__RECORDS PROVIDED__
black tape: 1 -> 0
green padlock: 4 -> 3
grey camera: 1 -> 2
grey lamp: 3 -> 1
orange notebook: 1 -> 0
==
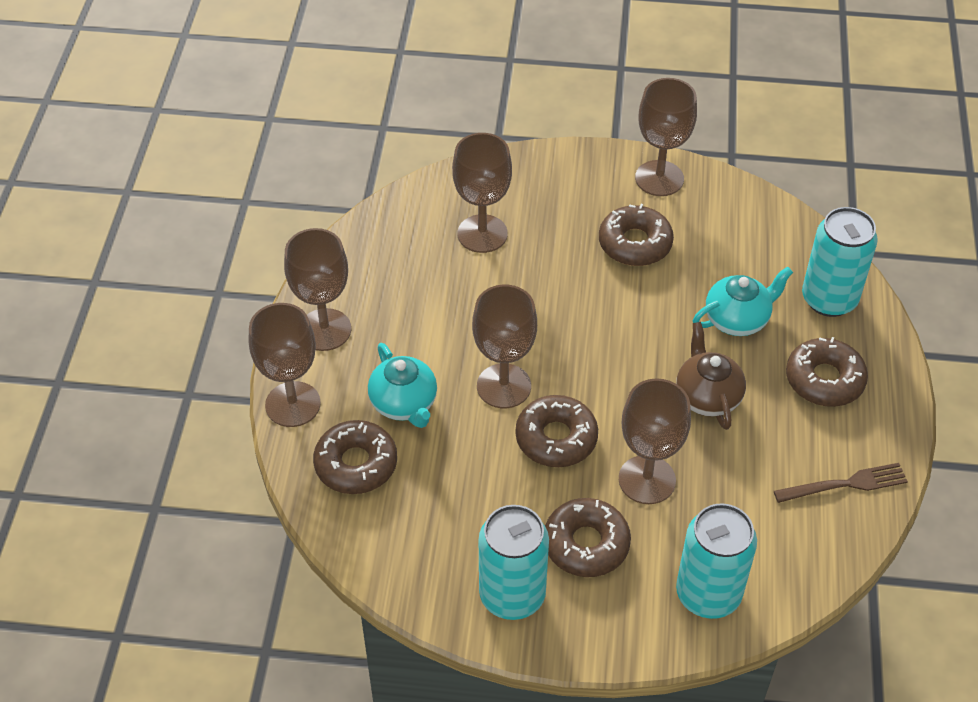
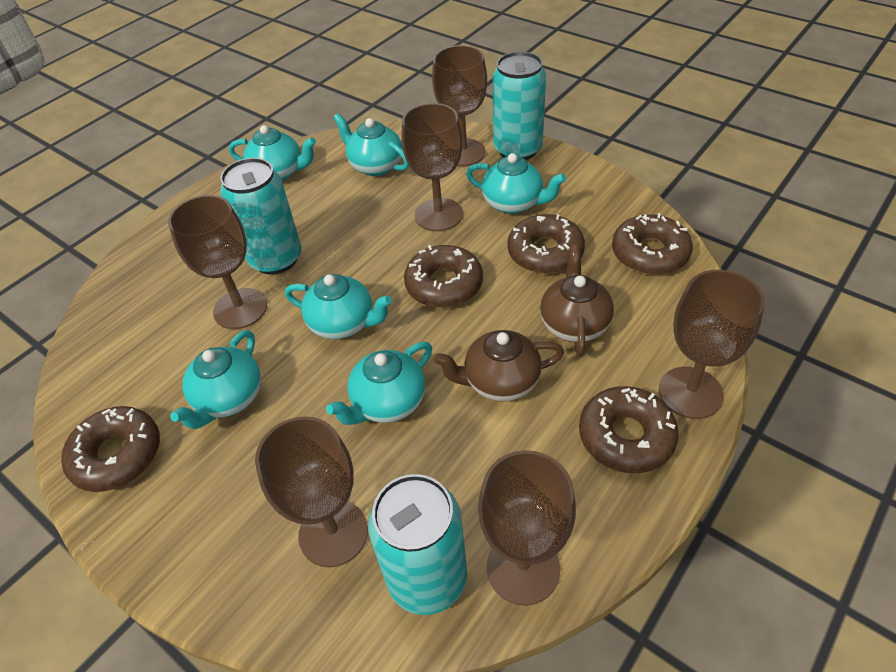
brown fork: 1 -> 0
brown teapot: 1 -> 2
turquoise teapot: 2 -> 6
...
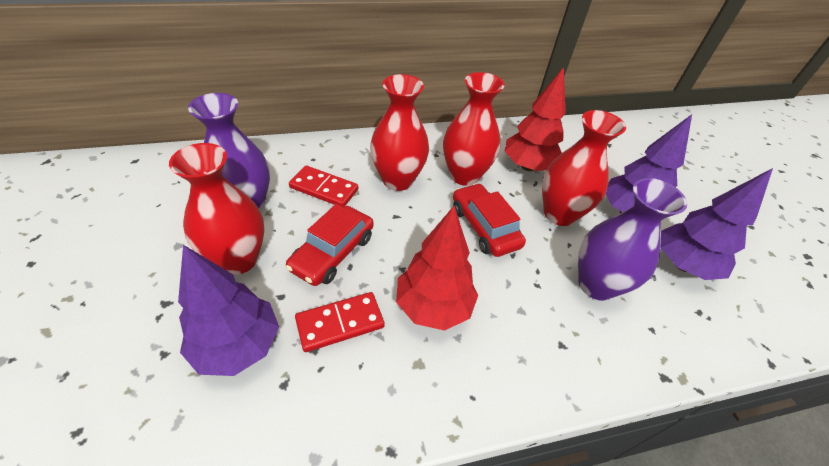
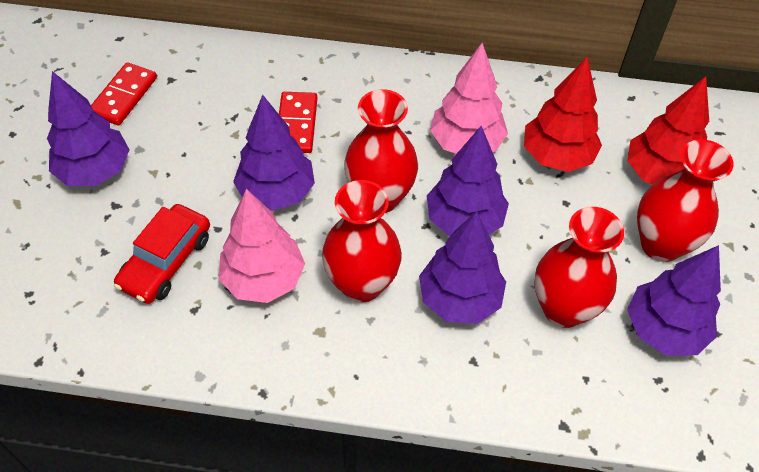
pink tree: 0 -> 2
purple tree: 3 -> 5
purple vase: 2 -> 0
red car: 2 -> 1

__REQUIRED WORK__
Please give again the lines above between the line holding "black tape: 1 -> 0" and the line holding "orange notebook: 1 -> 0", inclusive, exactly as they are and with nothing added.

__RESPONSE AREA__
black tape: 1 -> 0
green padlock: 4 -> 3
grey camera: 1 -> 2
grey lamp: 3 -> 1
orange notebook: 1 -> 0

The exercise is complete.